### Assigned task
Beginning with the line containing "(486, 284) = (541, 292): none -> purple bowl" and ending with the last line, repeat the records exactly.
Supplied records START
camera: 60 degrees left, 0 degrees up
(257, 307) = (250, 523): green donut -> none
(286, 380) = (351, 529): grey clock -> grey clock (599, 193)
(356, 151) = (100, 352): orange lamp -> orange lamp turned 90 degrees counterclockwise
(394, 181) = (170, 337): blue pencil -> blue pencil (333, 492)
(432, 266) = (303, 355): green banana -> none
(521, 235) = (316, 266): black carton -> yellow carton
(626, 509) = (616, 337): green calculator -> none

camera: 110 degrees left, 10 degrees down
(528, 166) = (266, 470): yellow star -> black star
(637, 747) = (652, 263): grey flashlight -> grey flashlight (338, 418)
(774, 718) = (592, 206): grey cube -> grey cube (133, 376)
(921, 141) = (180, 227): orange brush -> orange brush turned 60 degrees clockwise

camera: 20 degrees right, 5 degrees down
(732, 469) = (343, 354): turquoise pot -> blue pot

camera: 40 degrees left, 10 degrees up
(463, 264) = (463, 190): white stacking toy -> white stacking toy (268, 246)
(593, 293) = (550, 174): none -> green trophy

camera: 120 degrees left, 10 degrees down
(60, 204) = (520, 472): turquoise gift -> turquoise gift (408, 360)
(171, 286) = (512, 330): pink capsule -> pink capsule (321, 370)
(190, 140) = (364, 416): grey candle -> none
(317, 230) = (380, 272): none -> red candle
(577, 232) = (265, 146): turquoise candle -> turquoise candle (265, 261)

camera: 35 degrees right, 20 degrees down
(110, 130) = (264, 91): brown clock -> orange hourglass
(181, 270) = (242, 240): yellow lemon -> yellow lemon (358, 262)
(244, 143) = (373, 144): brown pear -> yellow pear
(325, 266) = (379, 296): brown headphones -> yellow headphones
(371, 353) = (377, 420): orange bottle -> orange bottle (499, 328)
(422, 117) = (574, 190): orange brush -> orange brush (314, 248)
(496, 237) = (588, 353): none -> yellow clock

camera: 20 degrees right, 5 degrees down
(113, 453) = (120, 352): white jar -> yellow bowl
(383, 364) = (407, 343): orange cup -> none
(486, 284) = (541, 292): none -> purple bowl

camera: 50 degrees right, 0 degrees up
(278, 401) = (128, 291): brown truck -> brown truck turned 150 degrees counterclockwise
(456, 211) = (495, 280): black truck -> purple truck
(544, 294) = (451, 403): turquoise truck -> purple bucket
Supplied records END
### Exercise output
(486, 284) = (541, 292): none -> purple bowl

camera: 50 degrees right, 0 degrees up
(278, 401) = (128, 291): brown truck -> brown truck turned 150 degrees counterclockwise
(456, 211) = (495, 280): black truck -> purple truck
(544, 294) = (451, 403): turquoise truck -> purple bucket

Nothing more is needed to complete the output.